Reproduce the data in full, exactly as given, leaving images out.

++++ Data for analysis ++++

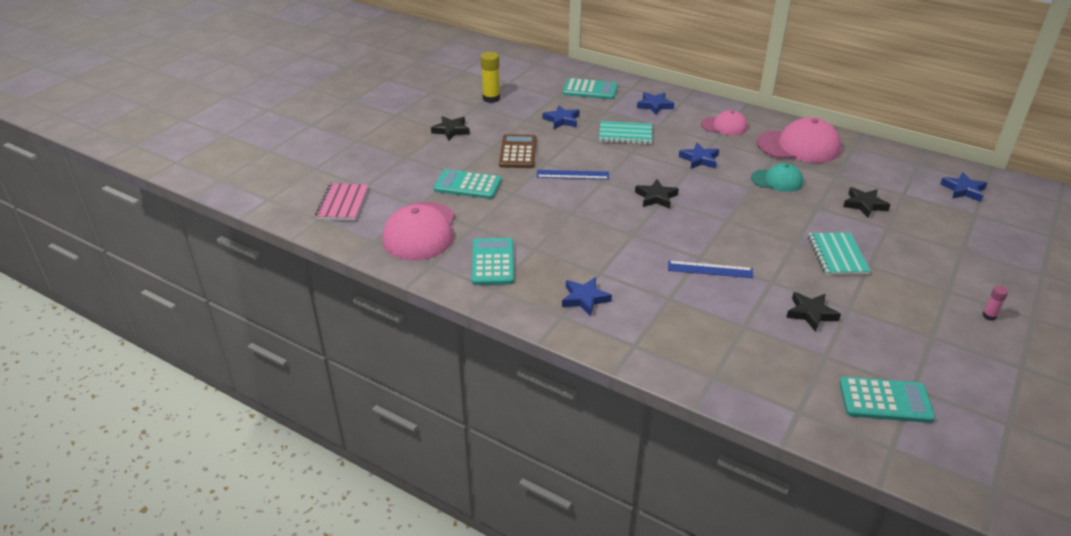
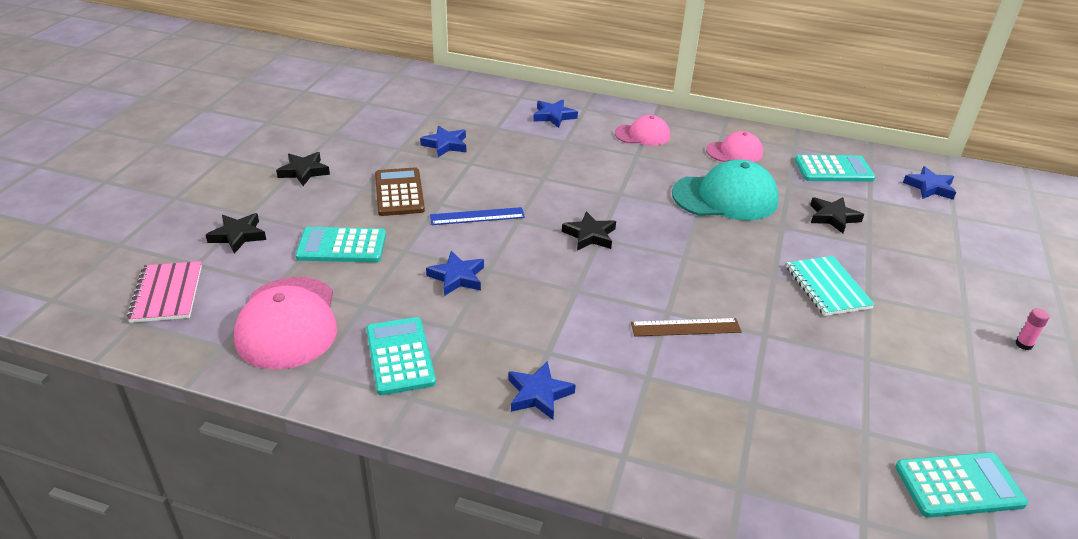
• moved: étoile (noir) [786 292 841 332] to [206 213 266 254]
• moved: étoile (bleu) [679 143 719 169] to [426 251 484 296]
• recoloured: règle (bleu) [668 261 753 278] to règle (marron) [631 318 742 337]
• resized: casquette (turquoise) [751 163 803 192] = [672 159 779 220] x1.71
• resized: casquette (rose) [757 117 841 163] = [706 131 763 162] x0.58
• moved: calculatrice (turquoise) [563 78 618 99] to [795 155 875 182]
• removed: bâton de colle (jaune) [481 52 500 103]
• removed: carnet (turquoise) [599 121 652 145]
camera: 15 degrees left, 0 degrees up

++++

The answer →
• moved: étoile (noir) [786 292 841 332] to [206 213 266 254]
• moved: étoile (bleu) [679 143 719 169] to [426 251 484 296]
• recoloured: règle (bleu) [668 261 753 278] to règle (marron) [631 318 742 337]
• resized: casquette (turquoise) [751 163 803 192] = [672 159 779 220] x1.71
• resized: casquette (rose) [757 117 841 163] = [706 131 763 162] x0.58
• moved: calculatrice (turquoise) [563 78 618 99] to [795 155 875 182]
• removed: bâton de colle (jaune) [481 52 500 103]
• removed: carnet (turquoise) [599 121 652 145]
camera: 15 degrees left, 0 degrees up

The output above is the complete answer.